• [Material for the task]:
>>>

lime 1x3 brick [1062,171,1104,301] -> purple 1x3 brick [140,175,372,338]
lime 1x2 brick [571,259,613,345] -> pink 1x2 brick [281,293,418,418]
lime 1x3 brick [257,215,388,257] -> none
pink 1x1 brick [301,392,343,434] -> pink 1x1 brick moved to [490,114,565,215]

<<<
>>>

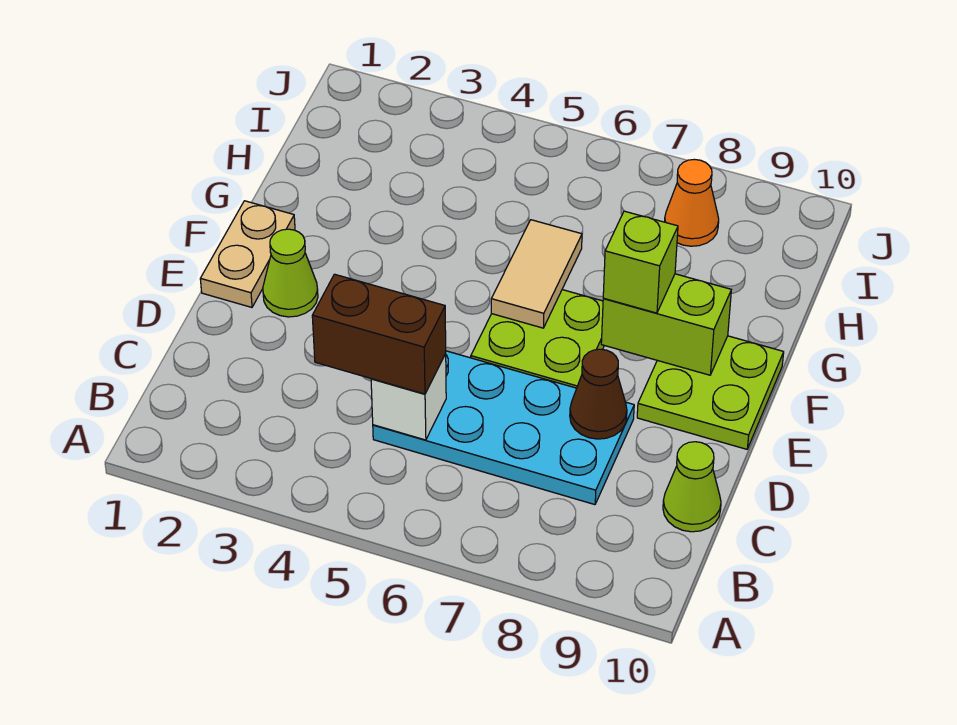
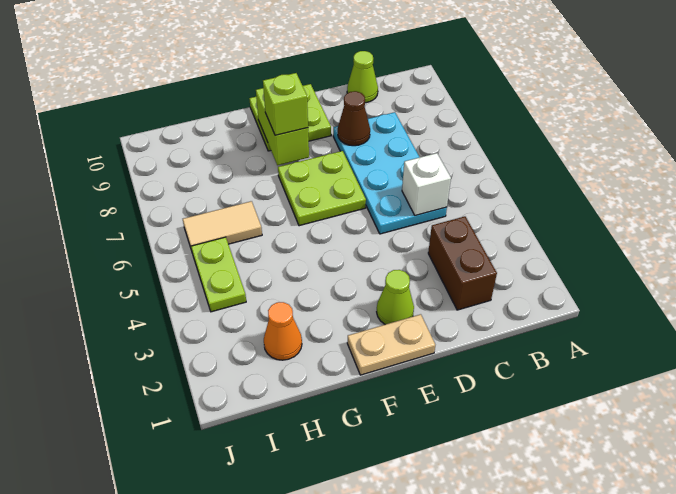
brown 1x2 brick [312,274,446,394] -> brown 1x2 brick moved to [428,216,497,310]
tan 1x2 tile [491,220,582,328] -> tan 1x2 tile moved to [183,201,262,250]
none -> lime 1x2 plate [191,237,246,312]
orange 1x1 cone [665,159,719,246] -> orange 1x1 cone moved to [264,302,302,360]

<<<
>>>

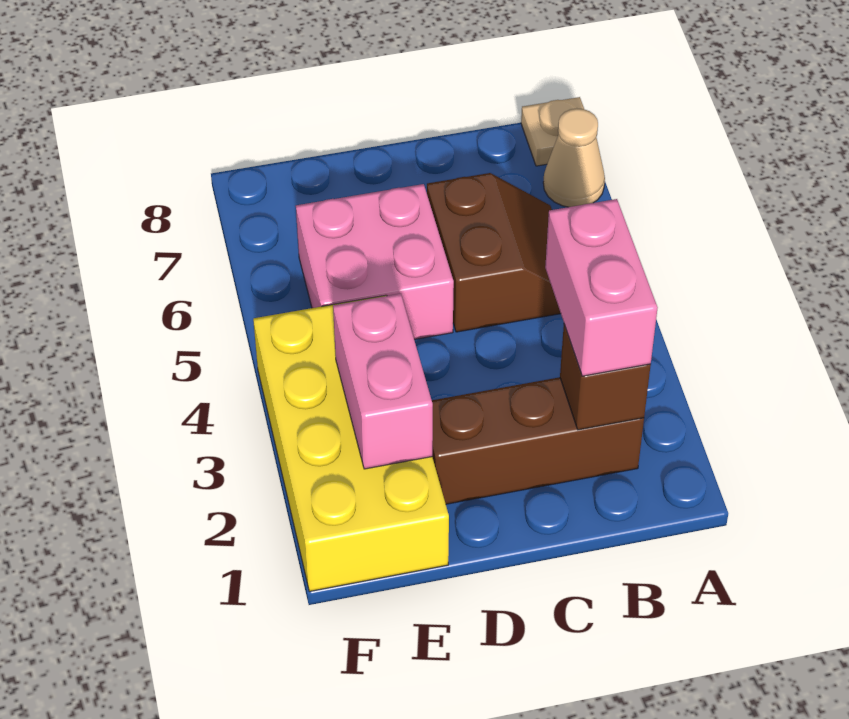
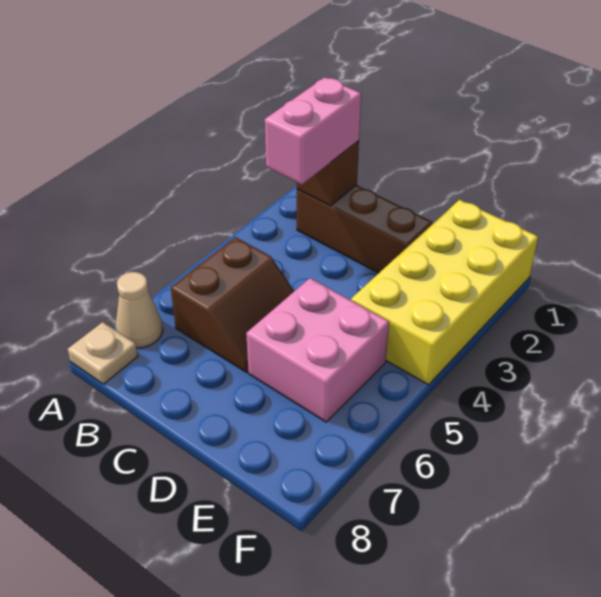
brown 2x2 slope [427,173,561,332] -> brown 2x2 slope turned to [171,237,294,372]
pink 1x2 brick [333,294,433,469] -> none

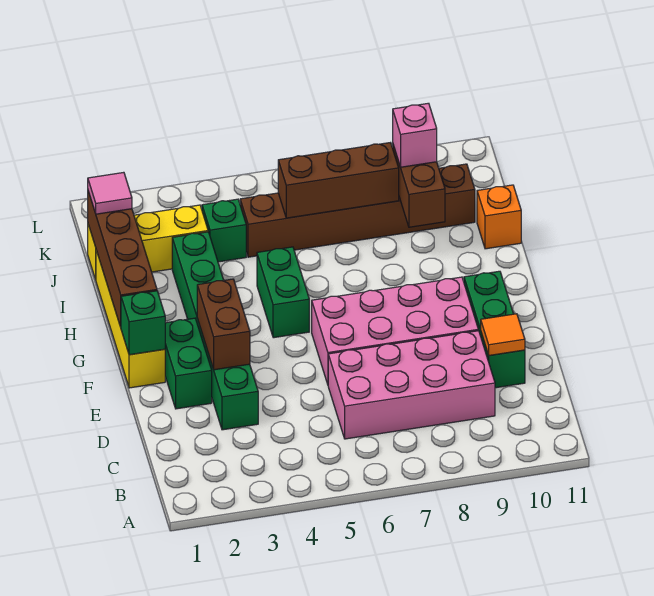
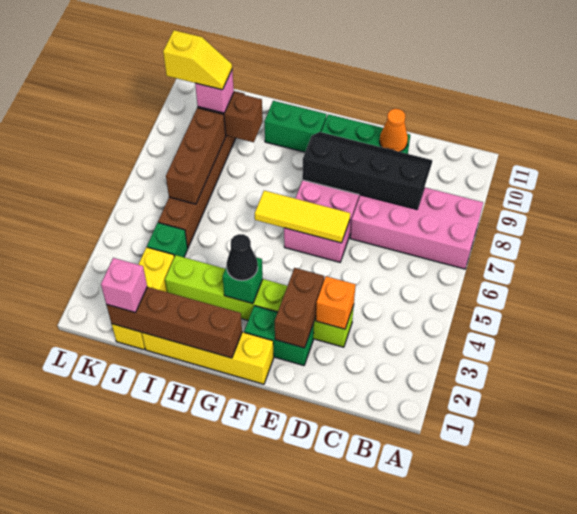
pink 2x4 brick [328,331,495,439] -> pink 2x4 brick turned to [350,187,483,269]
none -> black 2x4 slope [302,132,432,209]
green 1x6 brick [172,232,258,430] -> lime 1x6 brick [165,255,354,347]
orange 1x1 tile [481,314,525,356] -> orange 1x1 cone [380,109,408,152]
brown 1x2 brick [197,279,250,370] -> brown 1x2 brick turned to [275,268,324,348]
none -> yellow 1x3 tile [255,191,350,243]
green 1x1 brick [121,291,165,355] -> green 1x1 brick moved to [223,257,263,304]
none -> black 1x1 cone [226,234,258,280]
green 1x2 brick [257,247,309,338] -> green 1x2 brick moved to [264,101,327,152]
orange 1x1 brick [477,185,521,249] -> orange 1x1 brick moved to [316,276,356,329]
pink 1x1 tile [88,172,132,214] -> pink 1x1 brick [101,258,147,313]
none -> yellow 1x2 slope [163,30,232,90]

<<<

• [What the task requires]:
Above this task is a listing. Restate, word for word and with nothing added, the lines from the one with "orange 1x1 brick [477,185,521,249]" through the one with "none -> yellow 1x2 slope [163,30,232,90]".

• [Response]:
orange 1x1 brick [477,185,521,249] -> orange 1x1 brick moved to [316,276,356,329]
pink 1x1 tile [88,172,132,214] -> pink 1x1 brick [101,258,147,313]
none -> yellow 1x2 slope [163,30,232,90]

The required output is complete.